To do.
The lines you need are those holding the word "green"; pull them from the material.

Data below.
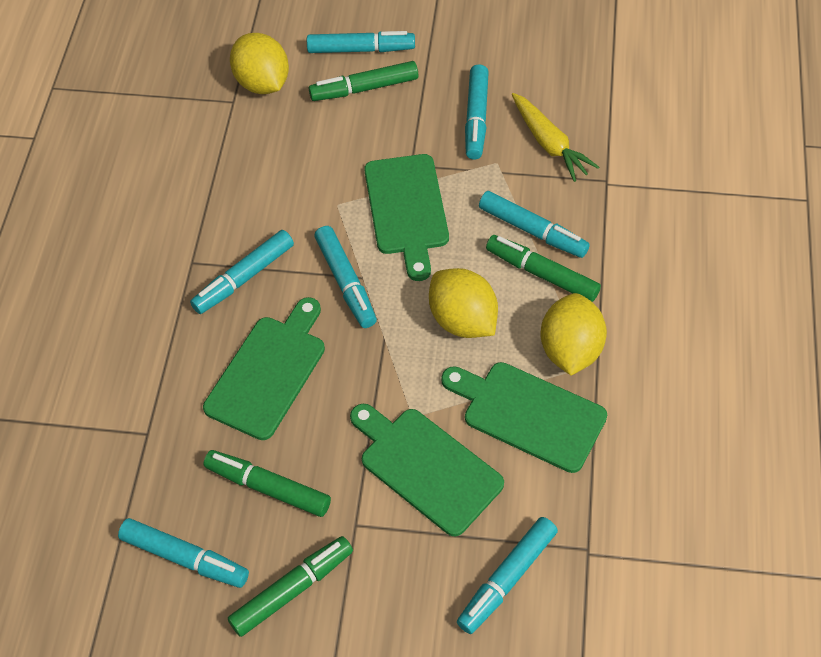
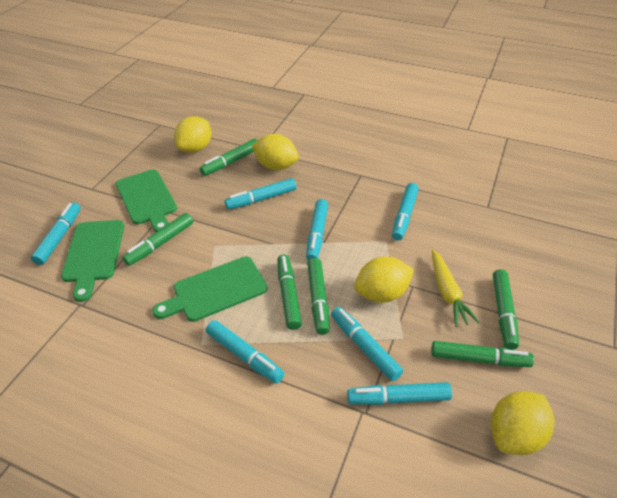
green cutting board: 4 -> 3
green marker: 4 -> 6
yellow lemon: 3 -> 4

Task result.
green cutting board: 4 -> 3
green marker: 4 -> 6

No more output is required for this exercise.